Collection entries
_ _ _ _ _
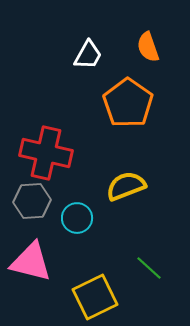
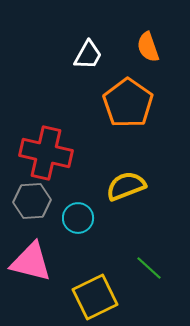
cyan circle: moved 1 px right
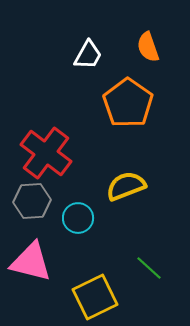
red cross: rotated 24 degrees clockwise
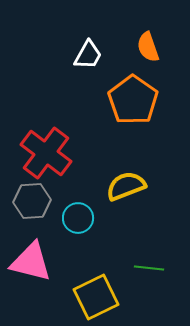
orange pentagon: moved 5 px right, 3 px up
green line: rotated 36 degrees counterclockwise
yellow square: moved 1 px right
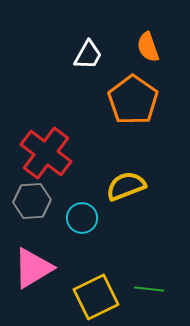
cyan circle: moved 4 px right
pink triangle: moved 2 px right, 6 px down; rotated 45 degrees counterclockwise
green line: moved 21 px down
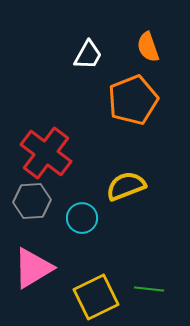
orange pentagon: rotated 15 degrees clockwise
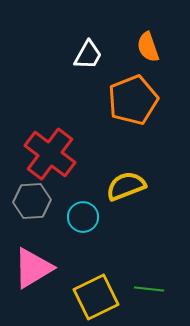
red cross: moved 4 px right, 1 px down
cyan circle: moved 1 px right, 1 px up
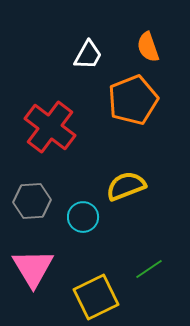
red cross: moved 27 px up
pink triangle: rotated 30 degrees counterclockwise
green line: moved 20 px up; rotated 40 degrees counterclockwise
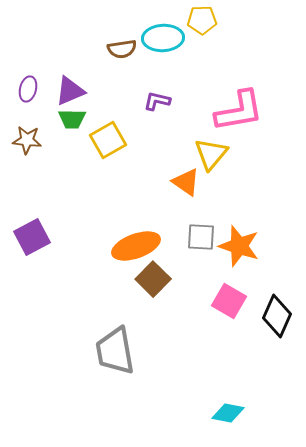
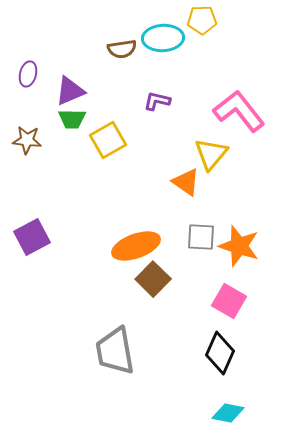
purple ellipse: moved 15 px up
pink L-shape: rotated 118 degrees counterclockwise
black diamond: moved 57 px left, 37 px down
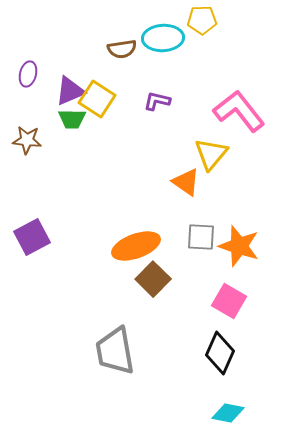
yellow square: moved 11 px left, 41 px up; rotated 27 degrees counterclockwise
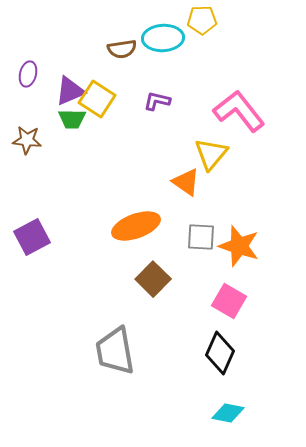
orange ellipse: moved 20 px up
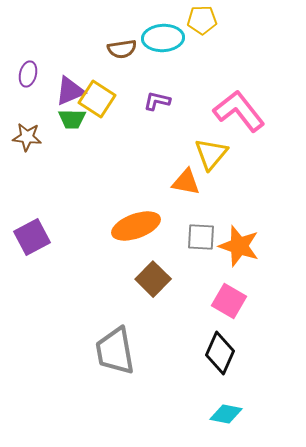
brown star: moved 3 px up
orange triangle: rotated 24 degrees counterclockwise
cyan diamond: moved 2 px left, 1 px down
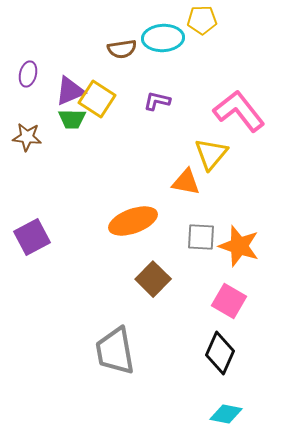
orange ellipse: moved 3 px left, 5 px up
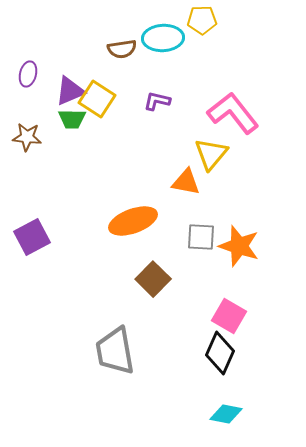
pink L-shape: moved 6 px left, 2 px down
pink square: moved 15 px down
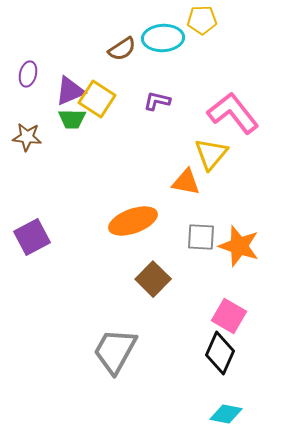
brown semicircle: rotated 24 degrees counterclockwise
gray trapezoid: rotated 39 degrees clockwise
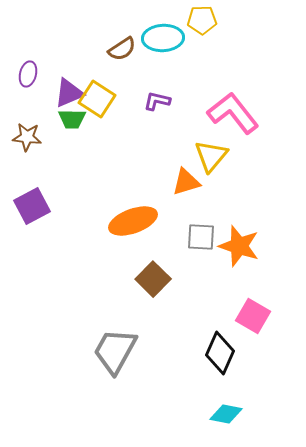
purple triangle: moved 1 px left, 2 px down
yellow triangle: moved 2 px down
orange triangle: rotated 28 degrees counterclockwise
purple square: moved 31 px up
pink square: moved 24 px right
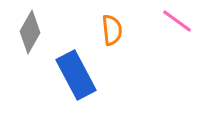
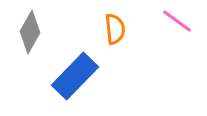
orange semicircle: moved 3 px right, 1 px up
blue rectangle: moved 1 px left, 1 px down; rotated 72 degrees clockwise
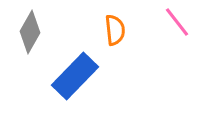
pink line: moved 1 px down; rotated 16 degrees clockwise
orange semicircle: moved 1 px down
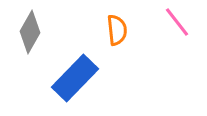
orange semicircle: moved 2 px right
blue rectangle: moved 2 px down
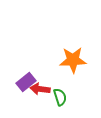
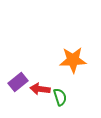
purple rectangle: moved 8 px left
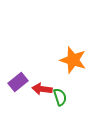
orange star: rotated 20 degrees clockwise
red arrow: moved 2 px right
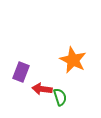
orange star: rotated 8 degrees clockwise
purple rectangle: moved 3 px right, 10 px up; rotated 30 degrees counterclockwise
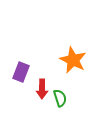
red arrow: rotated 96 degrees counterclockwise
green semicircle: moved 1 px down
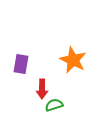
purple rectangle: moved 8 px up; rotated 12 degrees counterclockwise
green semicircle: moved 6 px left, 7 px down; rotated 90 degrees counterclockwise
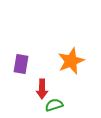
orange star: moved 2 px left, 1 px down; rotated 24 degrees clockwise
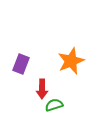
purple rectangle: rotated 12 degrees clockwise
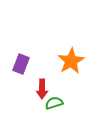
orange star: rotated 8 degrees counterclockwise
green semicircle: moved 2 px up
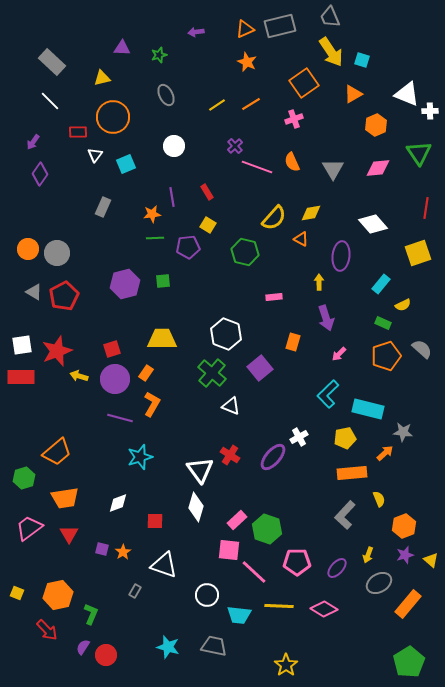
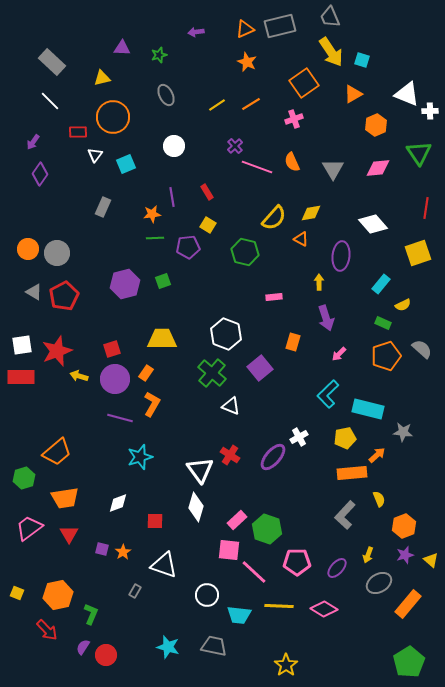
green square at (163, 281): rotated 14 degrees counterclockwise
orange arrow at (385, 453): moved 8 px left, 2 px down
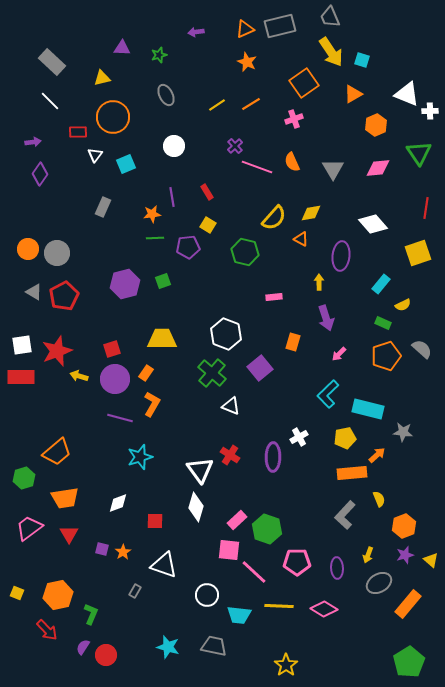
_ _ _ _ _
[TASK STATEMENT]
Can you copy every line of the records above word for word, leaving out the pictures?

[SOLUTION FOR THIS PROBLEM]
cyan circle: moved 1 px right
red cross: rotated 24 degrees clockwise
orange pentagon: moved 5 px right, 3 px up
green line: rotated 36 degrees counterclockwise
yellow square: moved 1 px right
cyan circle: moved 4 px right
pink triangle: moved 2 px right, 6 px down; rotated 45 degrees counterclockwise
green line: moved 21 px down
orange pentagon: rotated 15 degrees clockwise
red cross: moved 4 px right, 1 px down
cyan circle: moved 1 px right, 1 px up
red cross: moved 27 px up
pink triangle: rotated 30 degrees counterclockwise
green line: moved 20 px up; rotated 40 degrees counterclockwise
purple ellipse: moved 15 px up
pink L-shape: rotated 118 degrees counterclockwise
black diamond: moved 57 px left, 37 px down
yellow square: moved 11 px left, 41 px up; rotated 27 degrees counterclockwise
orange ellipse: moved 20 px up
brown star: moved 3 px up
orange triangle: rotated 24 degrees counterclockwise
cyan diamond: moved 2 px left, 1 px down
orange ellipse: moved 3 px left, 5 px up
pink L-shape: moved 6 px left, 2 px down
pink square: moved 15 px down
brown semicircle: rotated 24 degrees counterclockwise
gray trapezoid: rotated 39 degrees clockwise
purple triangle: moved 1 px left, 2 px down
yellow triangle: moved 2 px down
orange triangle: rotated 28 degrees counterclockwise
purple square: moved 31 px up
pink square: moved 24 px right
orange semicircle: moved 3 px right, 1 px up
blue rectangle: moved 1 px left, 1 px down; rotated 72 degrees clockwise
pink line: moved 1 px down; rotated 16 degrees clockwise
orange semicircle: moved 1 px down
orange semicircle: moved 2 px right
blue rectangle: moved 2 px down
purple rectangle: moved 8 px left
orange star: rotated 20 degrees clockwise
red arrow: moved 2 px right
orange star: rotated 8 degrees clockwise
purple rectangle: moved 3 px right, 10 px up; rotated 30 degrees counterclockwise
red arrow: rotated 96 degrees counterclockwise
green semicircle: moved 1 px down
purple rectangle: moved 8 px up; rotated 12 degrees counterclockwise
green semicircle: moved 6 px left, 7 px down; rotated 90 degrees counterclockwise
orange star: moved 2 px left, 1 px down; rotated 24 degrees clockwise
purple rectangle: rotated 12 degrees clockwise
orange star: rotated 8 degrees counterclockwise
green semicircle: moved 2 px up
green square at (163, 281): rotated 14 degrees counterclockwise
orange arrow at (385, 453): moved 8 px left, 2 px down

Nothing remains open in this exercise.